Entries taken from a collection
-- -- --

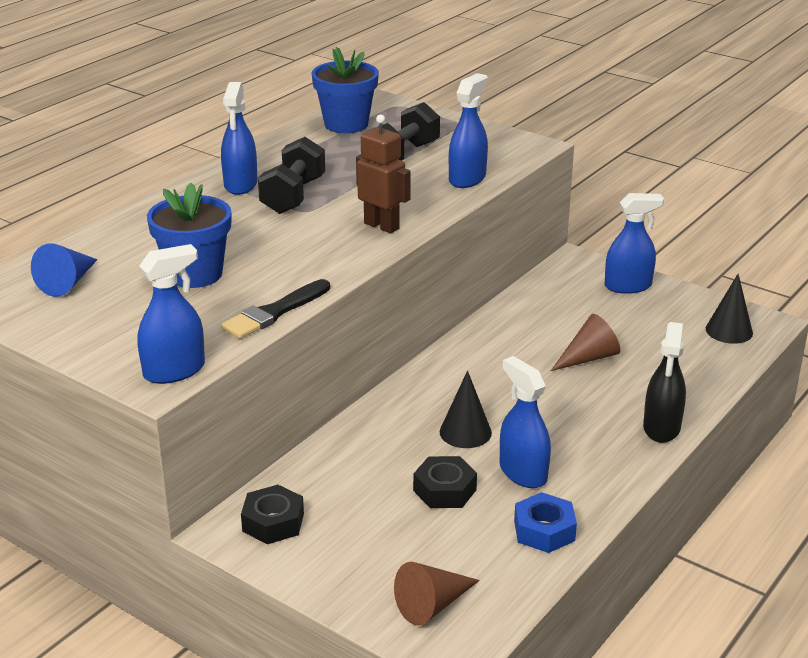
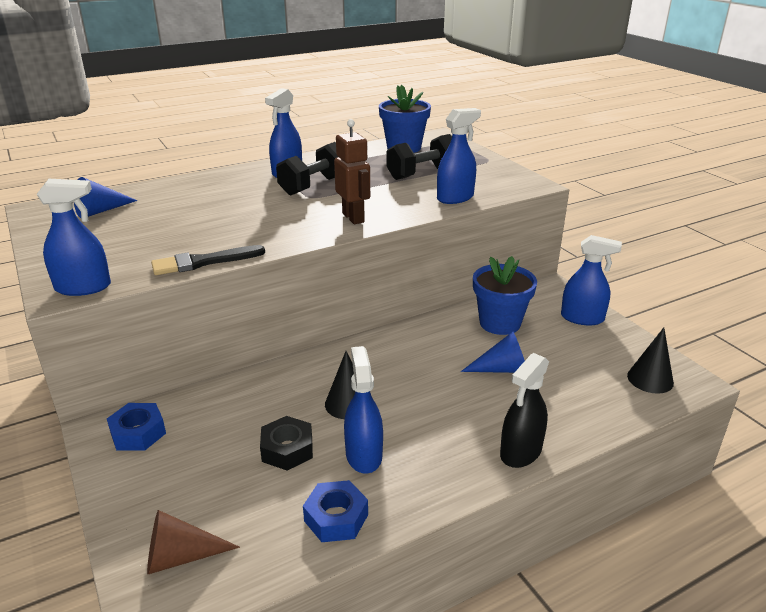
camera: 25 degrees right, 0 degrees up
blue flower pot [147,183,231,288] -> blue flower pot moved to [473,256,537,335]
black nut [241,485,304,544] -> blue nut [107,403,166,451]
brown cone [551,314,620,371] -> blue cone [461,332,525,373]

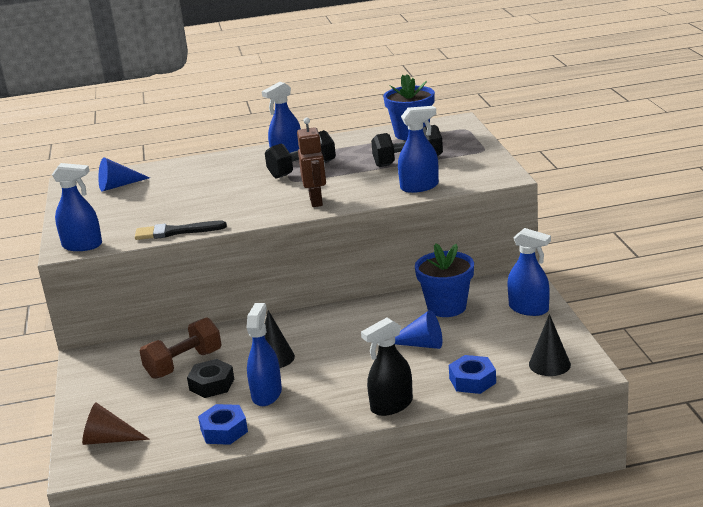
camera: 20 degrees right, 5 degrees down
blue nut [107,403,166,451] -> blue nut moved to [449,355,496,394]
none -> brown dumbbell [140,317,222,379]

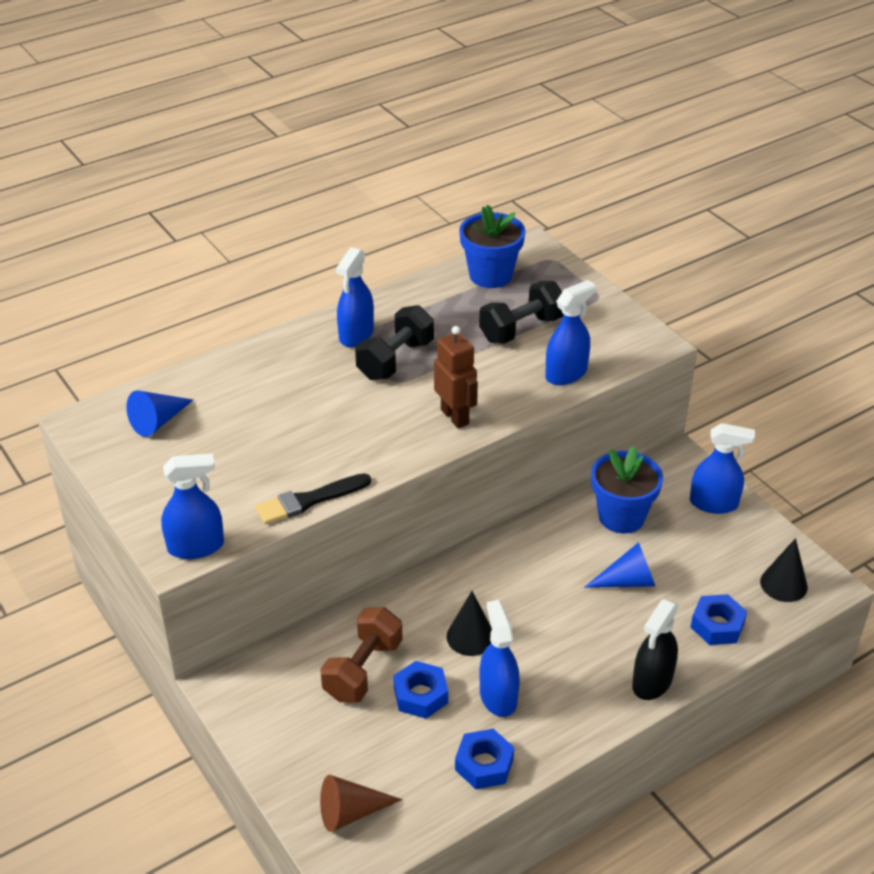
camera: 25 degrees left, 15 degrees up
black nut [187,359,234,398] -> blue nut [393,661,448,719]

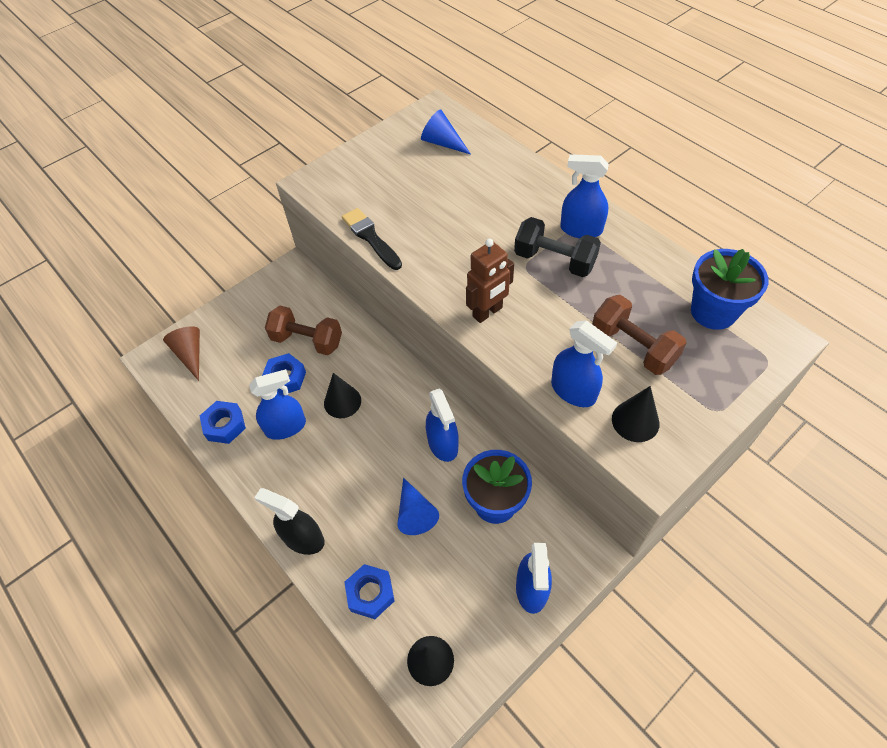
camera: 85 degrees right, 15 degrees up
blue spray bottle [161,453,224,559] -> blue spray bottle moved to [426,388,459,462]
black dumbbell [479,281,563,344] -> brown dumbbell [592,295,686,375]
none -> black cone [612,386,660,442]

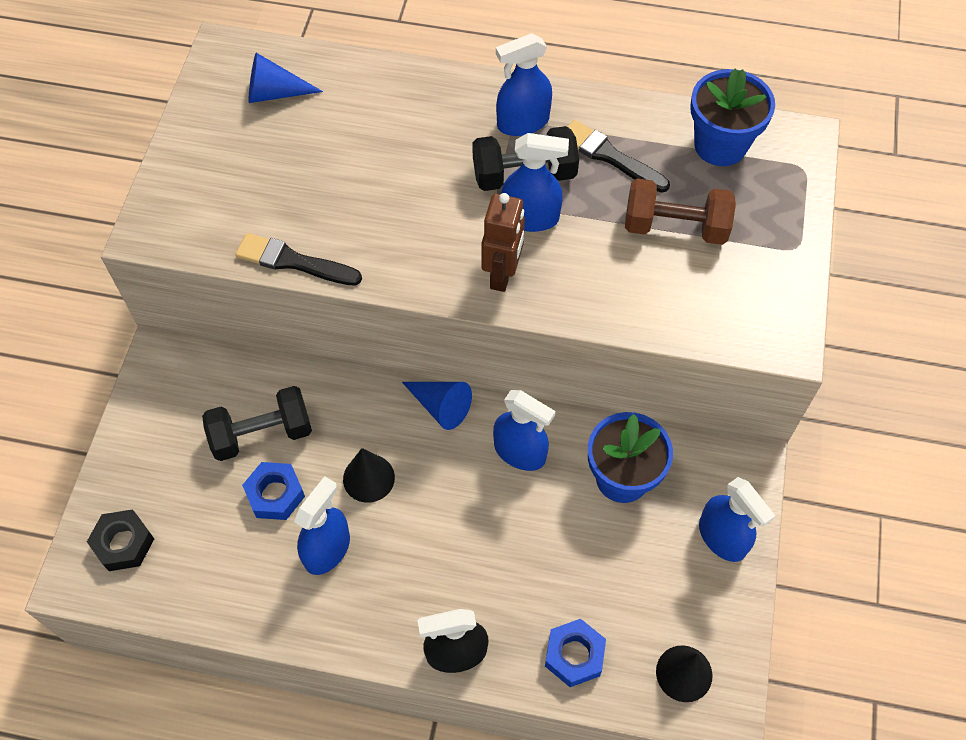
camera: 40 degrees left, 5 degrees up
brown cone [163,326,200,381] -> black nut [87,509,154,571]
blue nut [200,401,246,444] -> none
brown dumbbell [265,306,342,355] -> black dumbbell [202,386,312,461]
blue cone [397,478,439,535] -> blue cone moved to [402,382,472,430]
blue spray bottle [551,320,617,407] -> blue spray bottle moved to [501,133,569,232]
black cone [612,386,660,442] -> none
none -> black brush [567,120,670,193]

-- -- --

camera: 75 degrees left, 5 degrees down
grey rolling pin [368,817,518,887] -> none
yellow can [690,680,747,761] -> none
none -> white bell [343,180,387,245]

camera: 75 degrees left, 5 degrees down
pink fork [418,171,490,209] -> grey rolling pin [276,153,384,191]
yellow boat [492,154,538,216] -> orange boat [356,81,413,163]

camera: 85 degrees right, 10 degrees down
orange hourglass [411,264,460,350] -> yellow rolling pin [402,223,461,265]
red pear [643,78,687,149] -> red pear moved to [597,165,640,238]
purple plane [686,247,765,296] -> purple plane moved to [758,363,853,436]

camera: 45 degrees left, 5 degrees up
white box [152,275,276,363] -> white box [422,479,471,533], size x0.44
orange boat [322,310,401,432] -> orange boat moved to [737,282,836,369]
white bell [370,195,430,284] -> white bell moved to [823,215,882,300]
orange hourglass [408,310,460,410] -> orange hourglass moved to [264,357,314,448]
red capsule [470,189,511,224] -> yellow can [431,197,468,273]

-- -- --

Prompt: Beginning with the line above that contains "black nut [241,485,304,544]" and ending with the line that contains "none -> black brush [567,120,670,193]", quote each line exactly, keeping out the pictures.

Task output:
black nut [241,485,304,544] -> blue nut [107,403,166,451]
brown cone [551,314,620,371] -> blue cone [461,332,525,373]

camera: 20 degrees right, 5 degrees down
blue nut [107,403,166,451] -> blue nut moved to [449,355,496,394]
none -> brown dumbbell [140,317,222,379]

camera: 25 degrees left, 15 degrees up
black nut [187,359,234,398] -> blue nut [393,661,448,719]

camera: 85 degrees right, 15 degrees up
blue spray bottle [161,453,224,559] -> blue spray bottle moved to [426,388,459,462]
black dumbbell [479,281,563,344] -> brown dumbbell [592,295,686,375]
none -> black cone [612,386,660,442]

camera: 40 degrees left, 5 degrees up
brown cone [163,326,200,381] -> black nut [87,509,154,571]
blue nut [200,401,246,444] -> none
brown dumbbell [265,306,342,355] -> black dumbbell [202,386,312,461]
blue cone [397,478,439,535] -> blue cone moved to [402,382,472,430]
blue spray bottle [551,320,617,407] -> blue spray bottle moved to [501,133,569,232]
black cone [612,386,660,442] -> none
none -> black brush [567,120,670,193]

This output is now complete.